● Written request: Pictures within the data are to be left out; everything else must be reproduced exactly.

══════

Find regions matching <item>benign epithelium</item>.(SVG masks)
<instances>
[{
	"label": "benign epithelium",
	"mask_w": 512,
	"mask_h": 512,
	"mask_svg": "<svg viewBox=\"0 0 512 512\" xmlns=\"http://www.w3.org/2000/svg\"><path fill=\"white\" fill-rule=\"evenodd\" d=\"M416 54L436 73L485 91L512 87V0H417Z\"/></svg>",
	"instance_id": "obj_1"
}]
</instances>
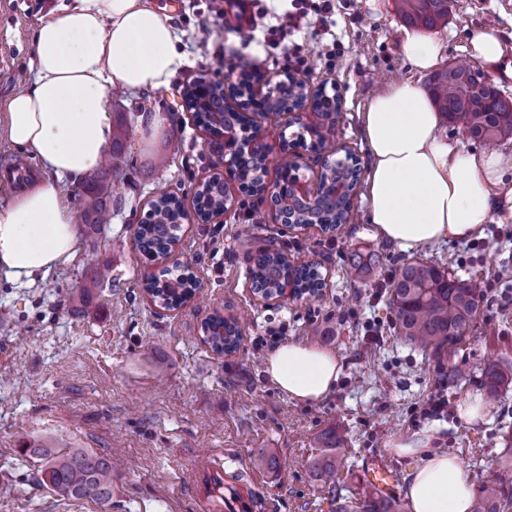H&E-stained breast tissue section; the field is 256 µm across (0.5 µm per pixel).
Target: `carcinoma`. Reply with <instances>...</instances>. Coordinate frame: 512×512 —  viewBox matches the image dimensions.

══════

● Exercise solution:
Find regions matching <item>benign epithelium</item>.(SVG masks)
<instances>
[{
	"label": "benign epithelium",
	"mask_w": 512,
	"mask_h": 512,
	"mask_svg": "<svg viewBox=\"0 0 512 512\" xmlns=\"http://www.w3.org/2000/svg\"><path fill=\"white\" fill-rule=\"evenodd\" d=\"M416 54L436 73L485 91L512 87V0H417Z\"/></svg>",
	"instance_id": "obj_1"
}]
</instances>
H&E-stained breast tissue section; the field is 256 µm across (0.5 µm per pixel).
Target: `carcinoma`. Reply with <instances>...</instances>. Coordinate frame: 512×512 —  viewBox matches the image dimensions.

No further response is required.